Object tracking records
+-------+
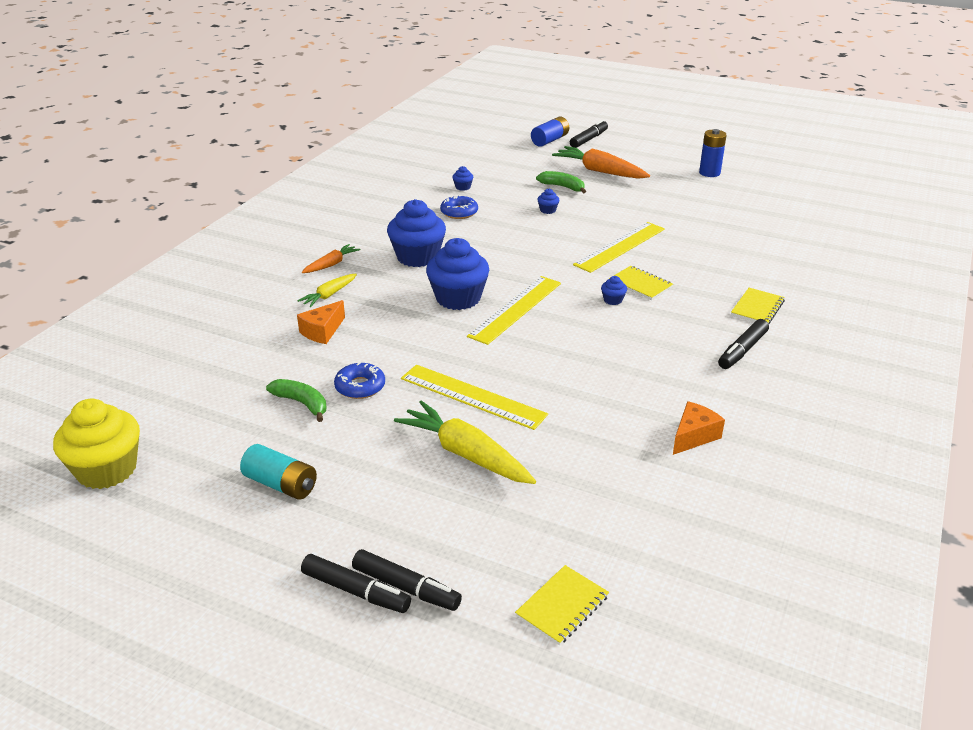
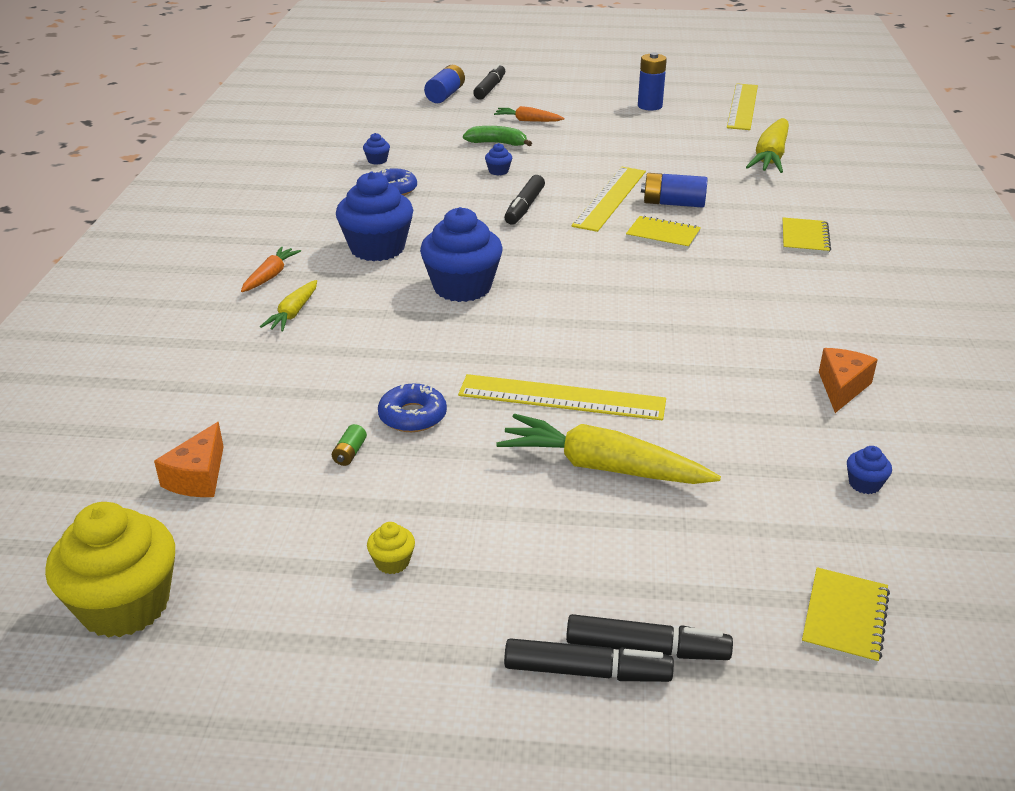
camera: 20 degrees left, 0 degrees up
(281, 484) = (392, 562): turquoise battery -> yellow cupcake
(302, 403) = (350, 453): green banana -> green battery
(322, 331) = (315, 359): orange cheese -> orange cheese (198, 477)
(515, 309) = (541, 287): yellow ruler -> yellow ruler (742, 106)
(600, 171) = (528, 121): orange carrot -> orange carrot, size x0.55
(613, 300) = (645, 257): blue cupcake -> blue cupcake (864, 484)
(668, 260) = (673, 203): none -> blue battery
(742, 350) = (823, 285): black marker -> black marker (524, 207)
(781, 233) = (770, 157): none -> yellow carrot

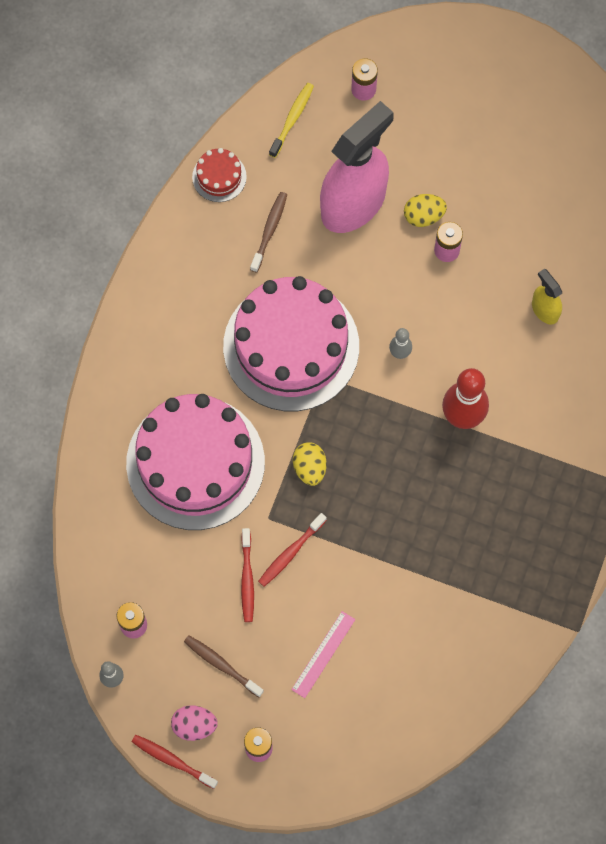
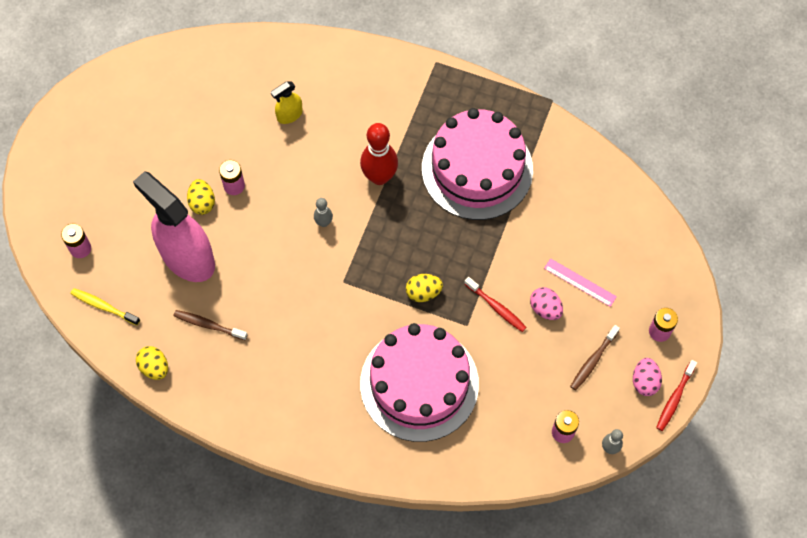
camera: 90 degrees left, 5 degrees down
(219, 177) = (154, 367): red cake -> yellow egg
(247, 579) = (519, 341): red toothbrush -> none
(288, 611) = (545, 309): none -> pink egg
(291, 346) = (315, 307): pink cake -> pink cake (477, 169)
+-------+
▶ Problem
Take from the entries every line that has the string "yellow".

▶ Task result
(281, 484) = (392, 562): turquoise battery -> yellow cupcake
(515, 309) = (541, 287): yellow ruler -> yellow ruler (742, 106)
(781, 233) = (770, 157): none -> yellow carrot
(219, 177) = (154, 367): red cake -> yellow egg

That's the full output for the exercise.